# Material supplied
┄┄┄┄┄┄┄┄┄┄┄┄┄┄┄┄┄┄┄┄
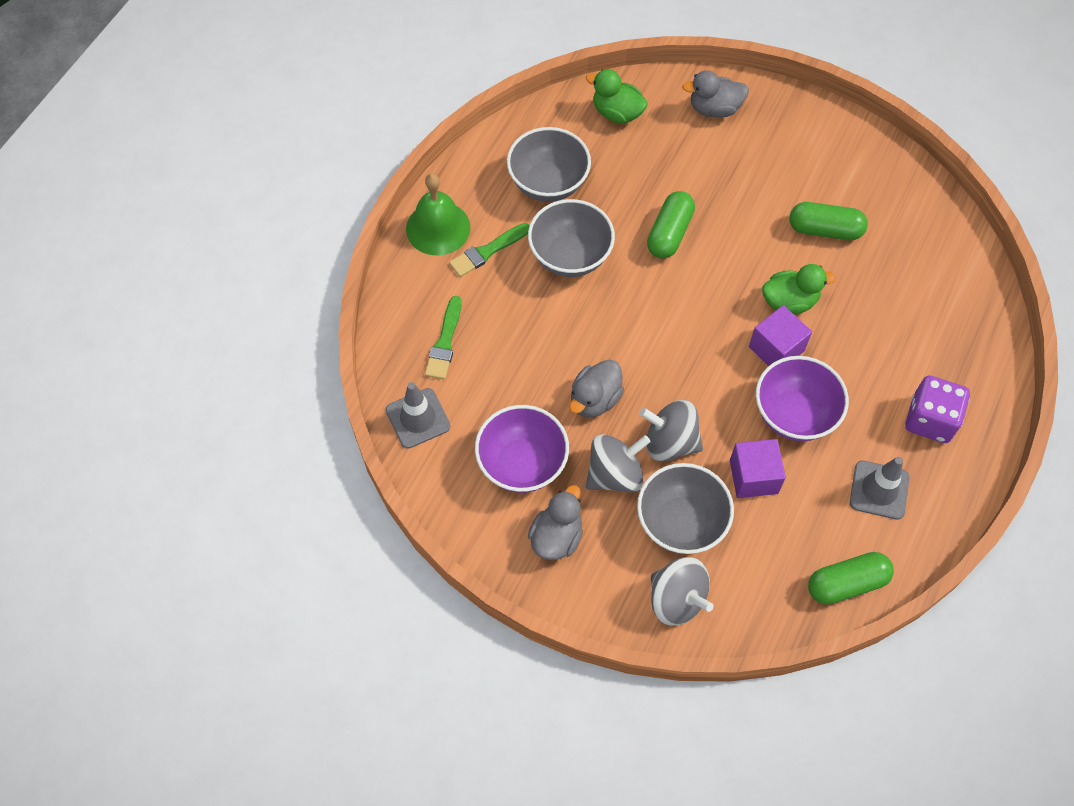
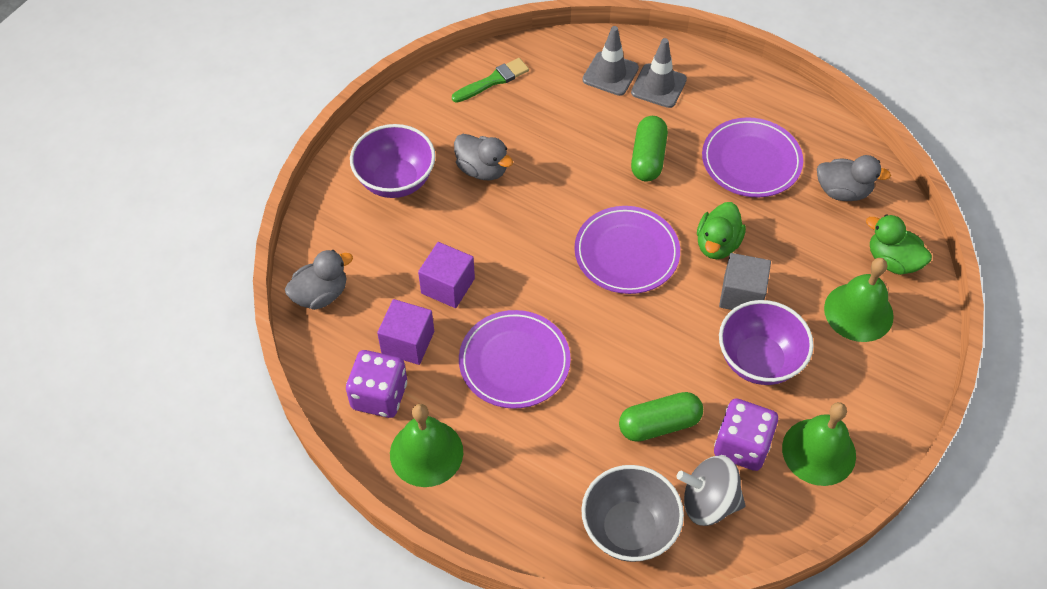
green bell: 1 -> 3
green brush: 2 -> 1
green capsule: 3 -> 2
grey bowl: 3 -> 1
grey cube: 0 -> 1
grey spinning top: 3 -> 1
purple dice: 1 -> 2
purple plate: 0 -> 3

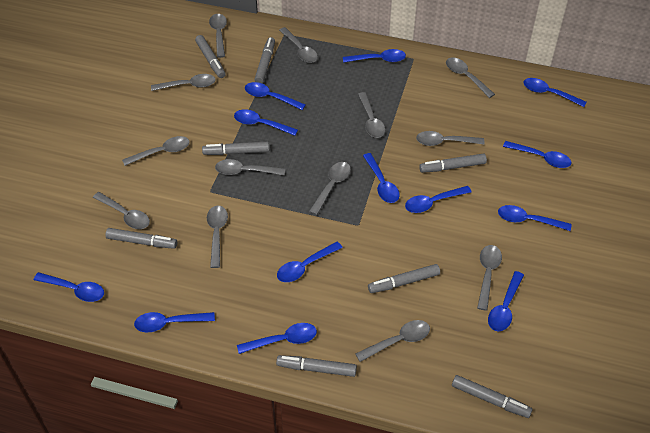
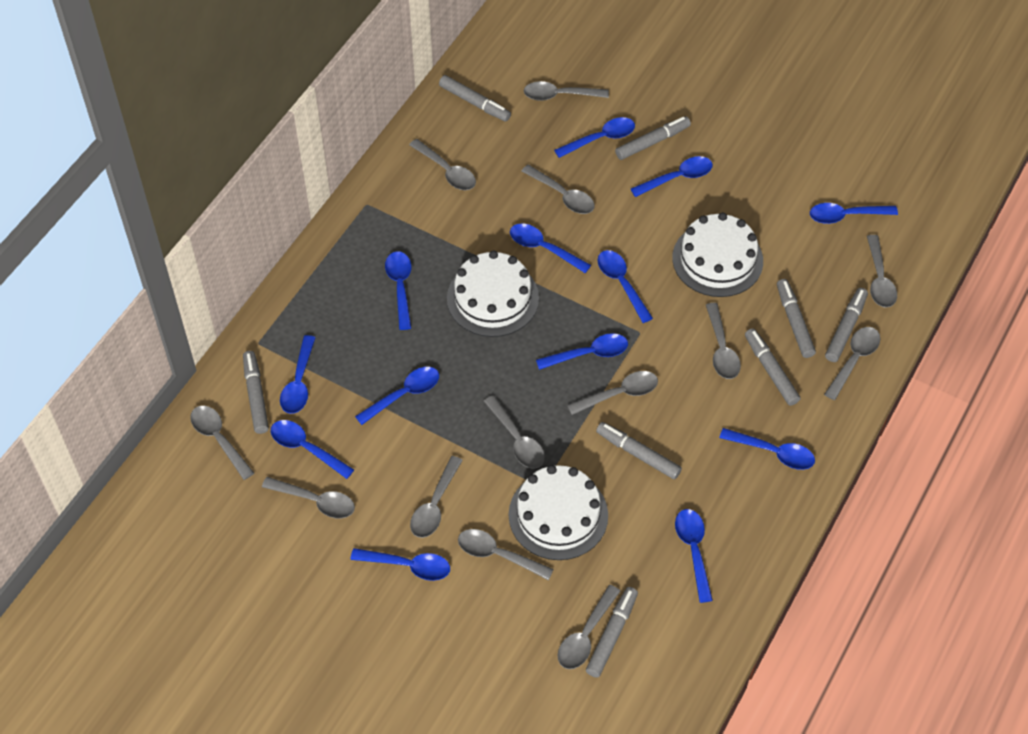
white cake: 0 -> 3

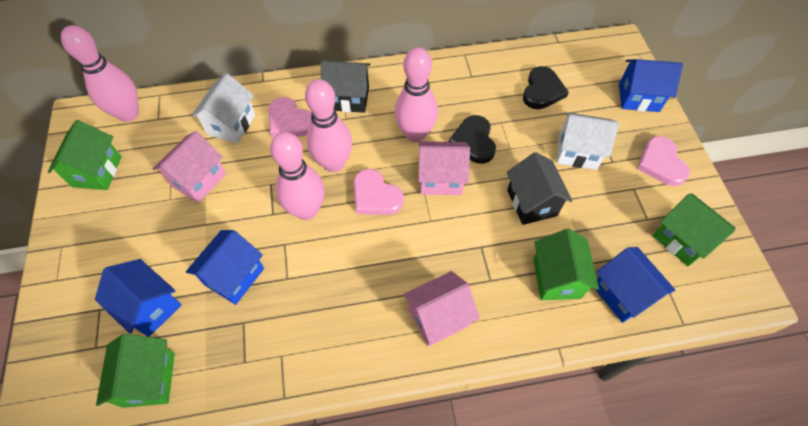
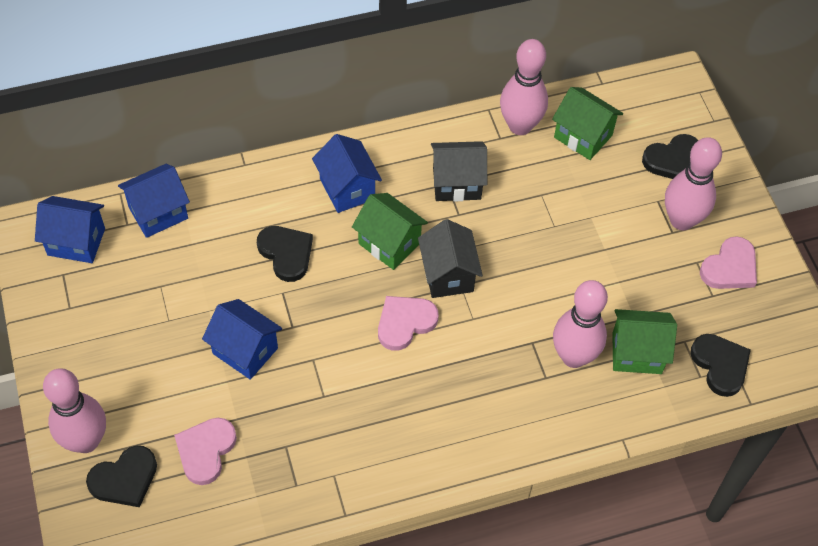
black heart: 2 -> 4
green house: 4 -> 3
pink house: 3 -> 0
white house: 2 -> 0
┄┄┄┄┄┄┄┄┄┄┄┄┄┄┄┄┄┄┄┄
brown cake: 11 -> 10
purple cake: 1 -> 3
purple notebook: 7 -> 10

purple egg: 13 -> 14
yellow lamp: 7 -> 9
┄┄┄┄┄┄┄┄┄┄┄┄┄┄┄┄┄┄┄┄
Each line of the material with the word "grey" in it should be listed.

grey bowl: 3 -> 1
grey cube: 0 -> 1
grey spinning top: 3 -> 1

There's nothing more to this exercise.